**To do**
Word for word, output the data, with none of its pictures.

==========

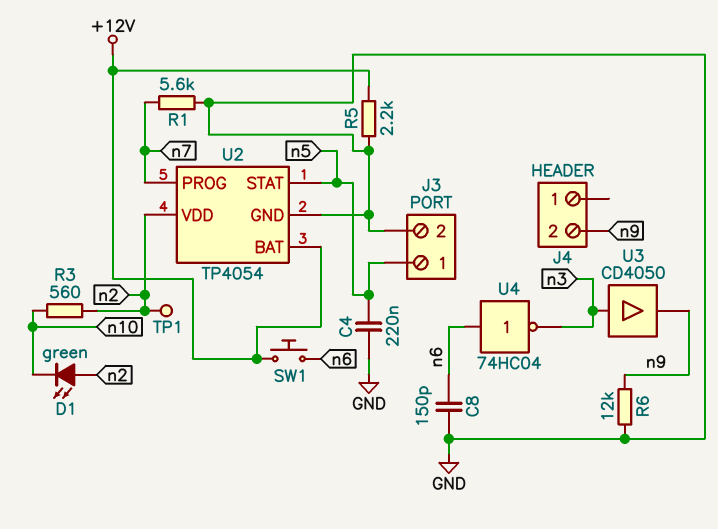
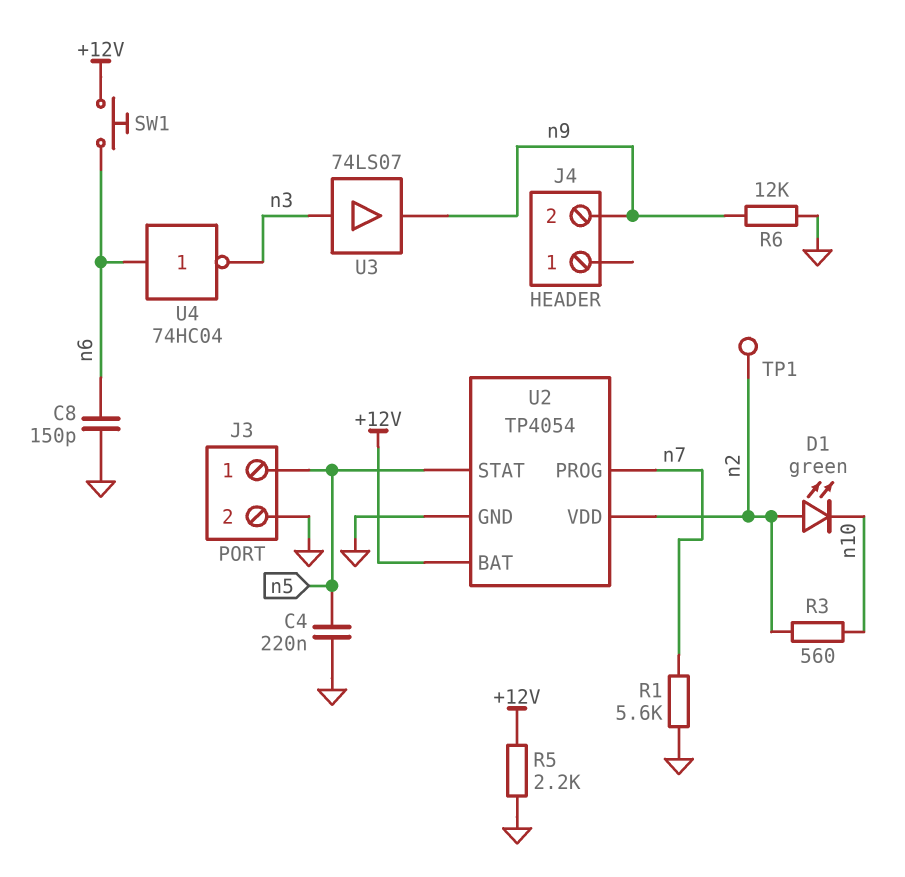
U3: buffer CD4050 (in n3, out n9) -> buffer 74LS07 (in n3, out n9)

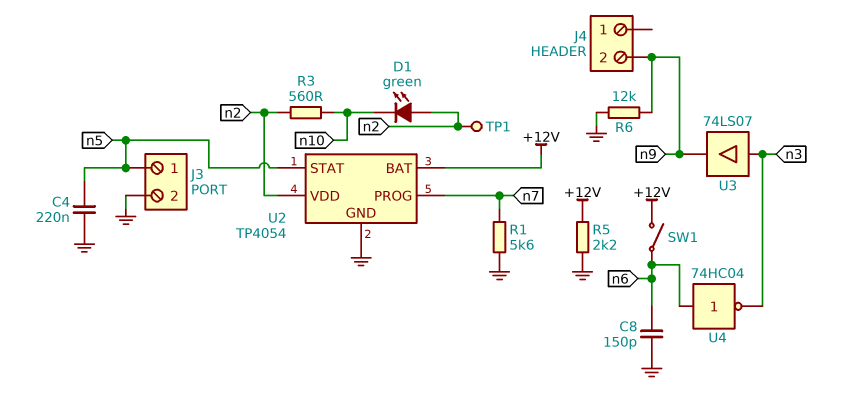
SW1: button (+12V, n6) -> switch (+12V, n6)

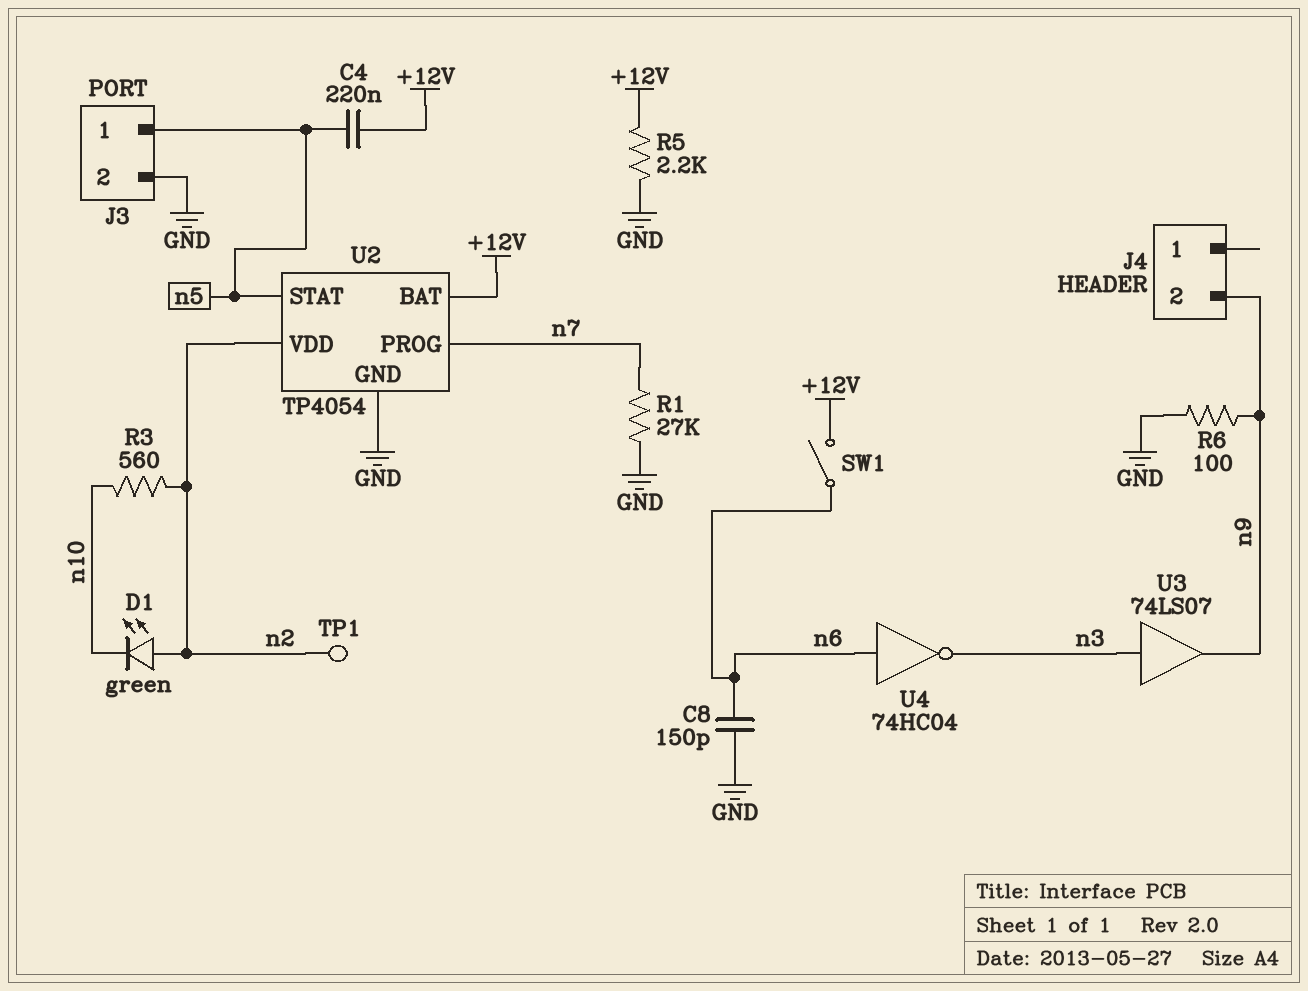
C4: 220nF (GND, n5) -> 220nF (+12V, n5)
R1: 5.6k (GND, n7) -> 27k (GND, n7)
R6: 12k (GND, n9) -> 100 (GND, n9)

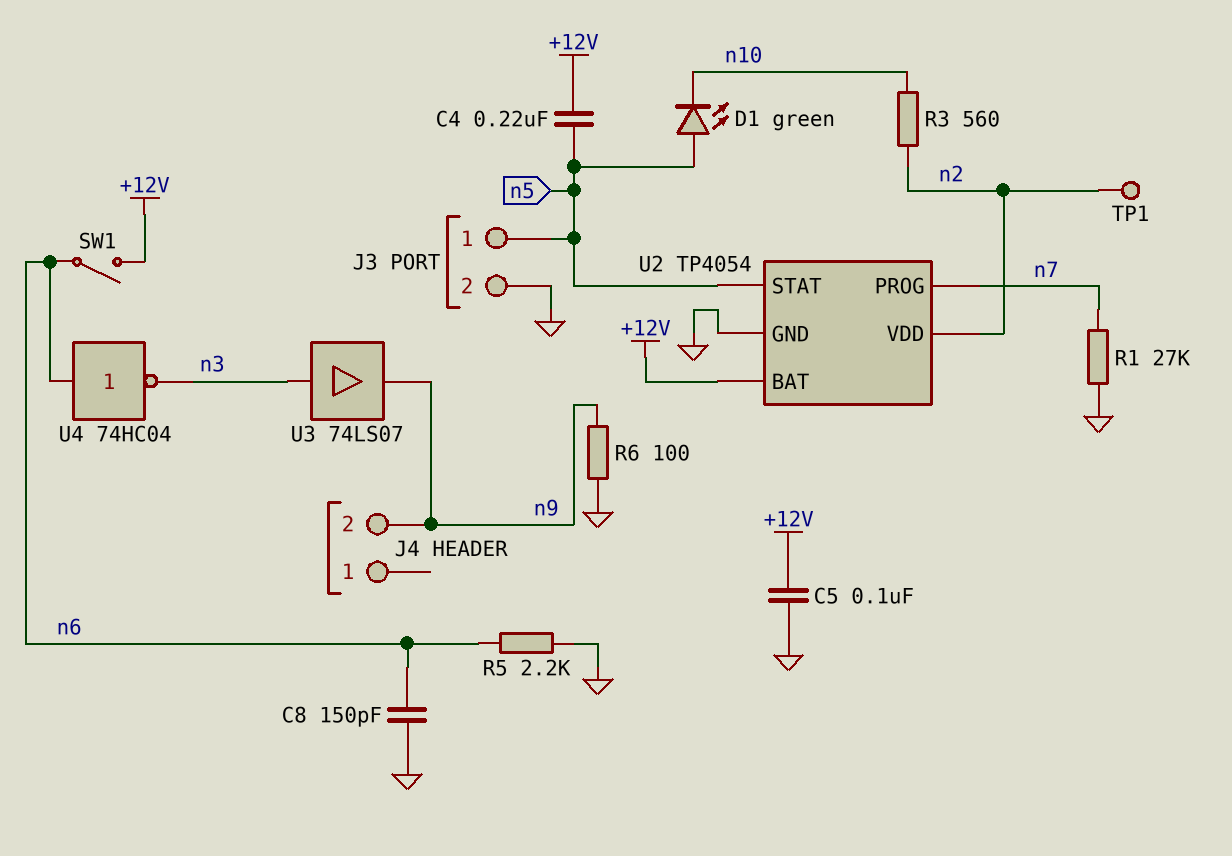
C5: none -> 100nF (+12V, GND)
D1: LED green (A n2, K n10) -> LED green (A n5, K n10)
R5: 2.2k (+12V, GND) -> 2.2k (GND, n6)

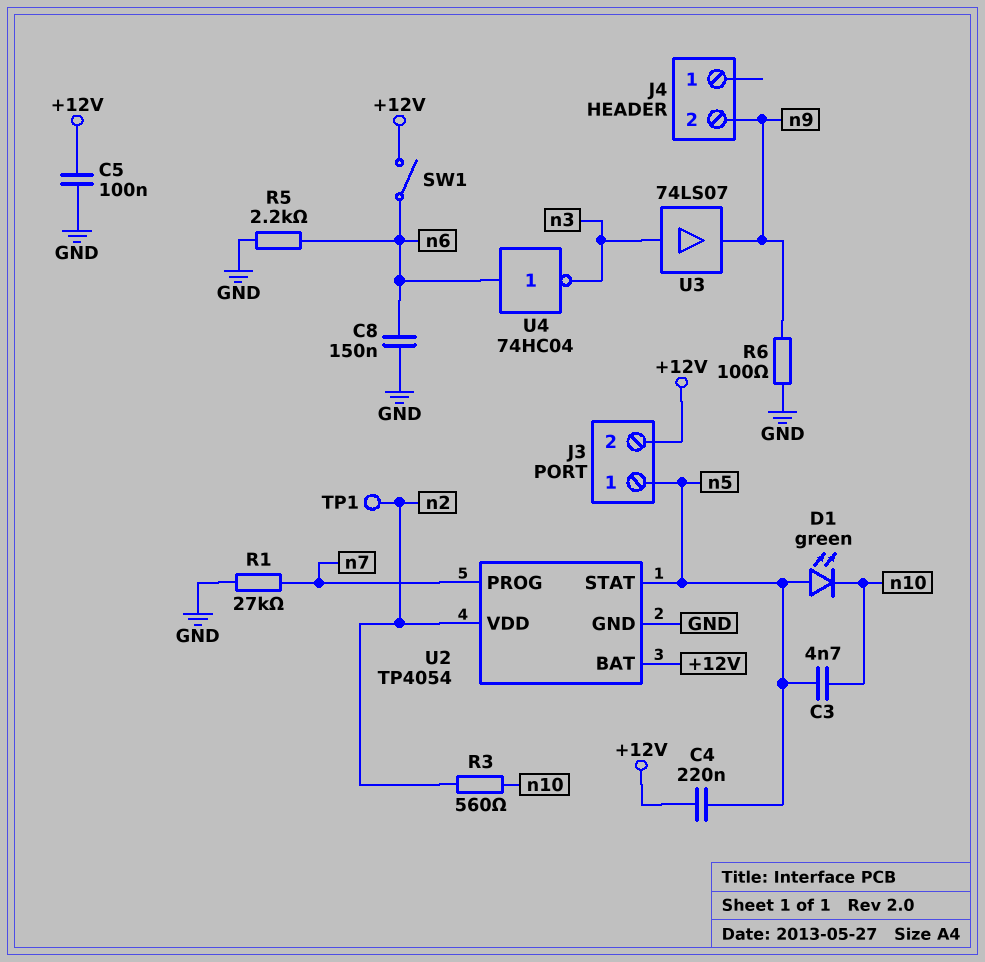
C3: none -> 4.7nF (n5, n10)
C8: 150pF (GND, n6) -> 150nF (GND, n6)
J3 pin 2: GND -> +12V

==========

**Exercise response**
U3: buffer CD4050 (in n3, out n9) -> buffer 74LS07 (in n3, out n9)

SW1: button (+12V, n6) -> switch (+12V, n6)

C4: 220nF (GND, n5) -> 220nF (+12V, n5)
R1: 5.6k (GND, n7) -> 27k (GND, n7)
R6: 12k (GND, n9) -> 100 (GND, n9)

C5: none -> 100nF (+12V, GND)
D1: LED green (A n2, K n10) -> LED green (A n5, K n10)
R5: 2.2k (+12V, GND) -> 2.2k (GND, n6)

C3: none -> 4.7nF (n5, n10)
C8: 150pF (GND, n6) -> 150nF (GND, n6)
J3 pin 2: GND -> +12V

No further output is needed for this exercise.